### REQUIRED WORK:
All of the data below is to be repeated exactly, except for the pictures.

Colored object listings:
BEGIN

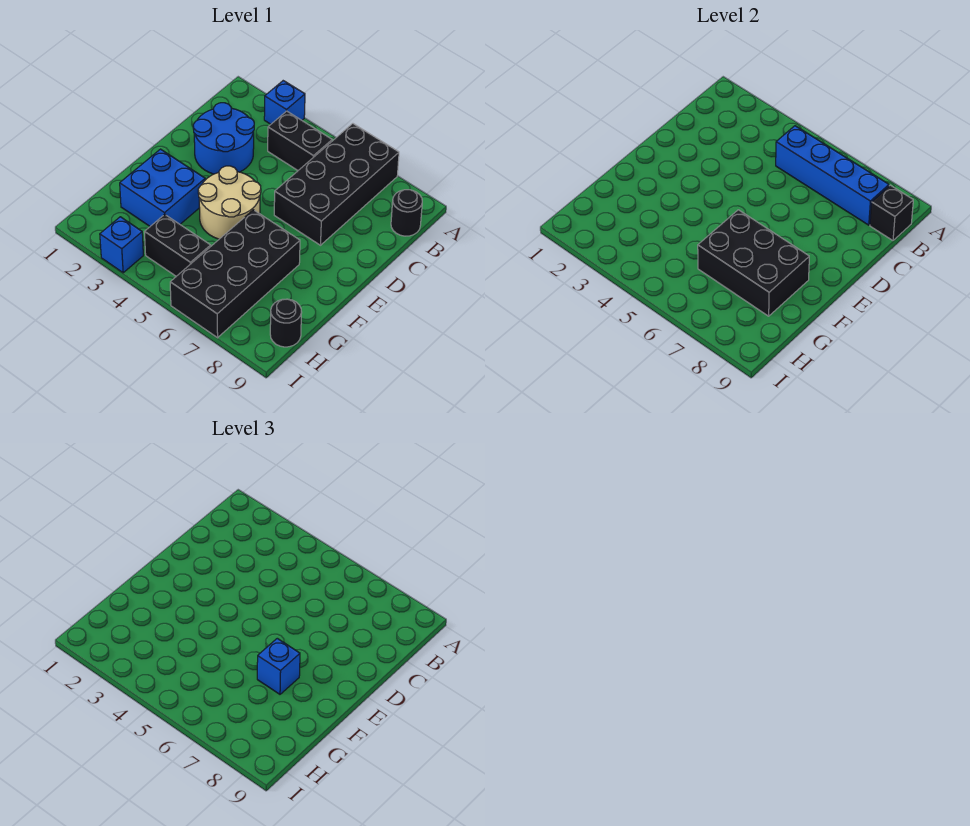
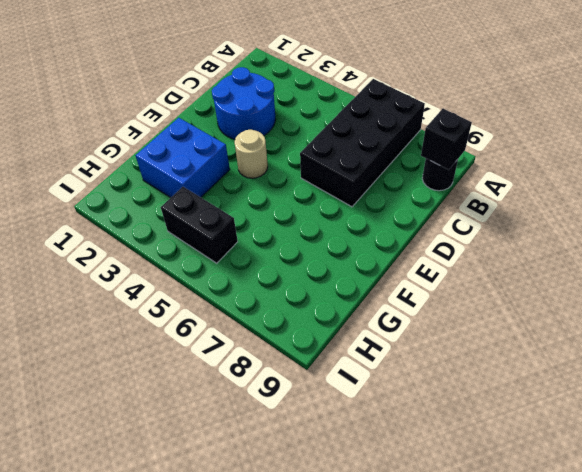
tan round brick E4 level 1 -> tan round brick E4:F5 level 1
none -> blue brick A3 level 1
none -> black brick B4:B5 level 1
none -> black brick F6:I7 level 1

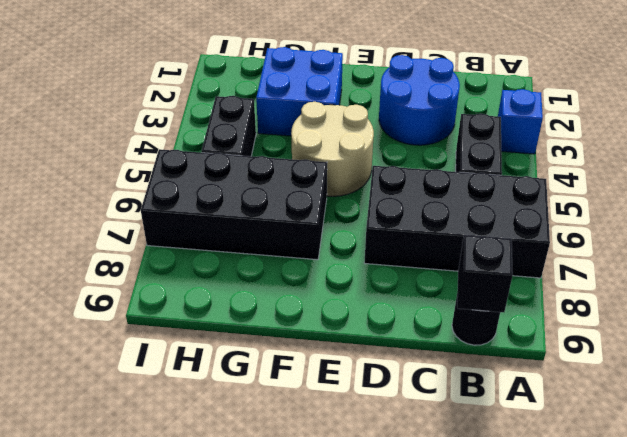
none -> black round brick H9 level 1
none -> blue brick I3 level 1
none -> blue brick B5:B8 level 2

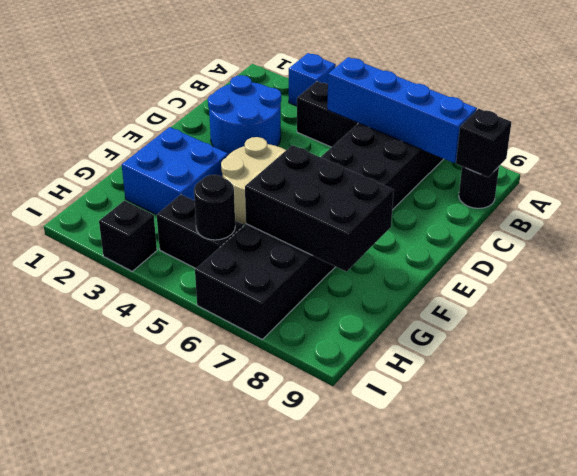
black round brick H5 level 2 -> black round brick H9 level 1
black brick I3 level 1 -> blue brick I3 level 1
none -> blue brick F7 level 3

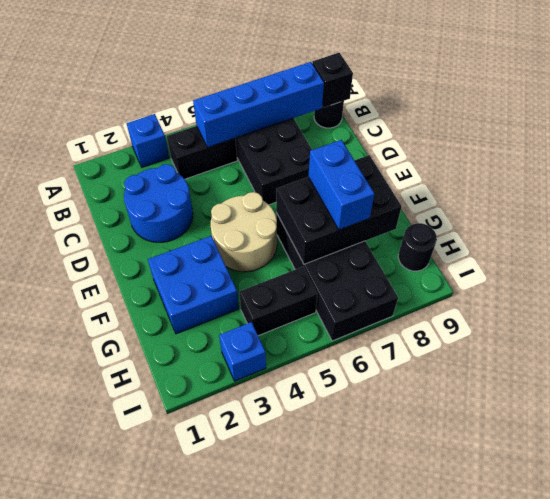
blue brick F7:G7 level 3 -> blue brick F7 level 3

END

### YOUR RESPONSE:
tan round brick E4 level 1 -> tan round brick E4:F5 level 1
none -> blue brick A3 level 1
none -> black brick B4:B5 level 1
none -> black brick F6:I7 level 1

none -> black round brick H9 level 1
none -> blue brick I3 level 1
none -> blue brick B5:B8 level 2

black round brick H5 level 2 -> black round brick H9 level 1
black brick I3 level 1 -> blue brick I3 level 1
none -> blue brick F7 level 3

blue brick F7:G7 level 3 -> blue brick F7 level 3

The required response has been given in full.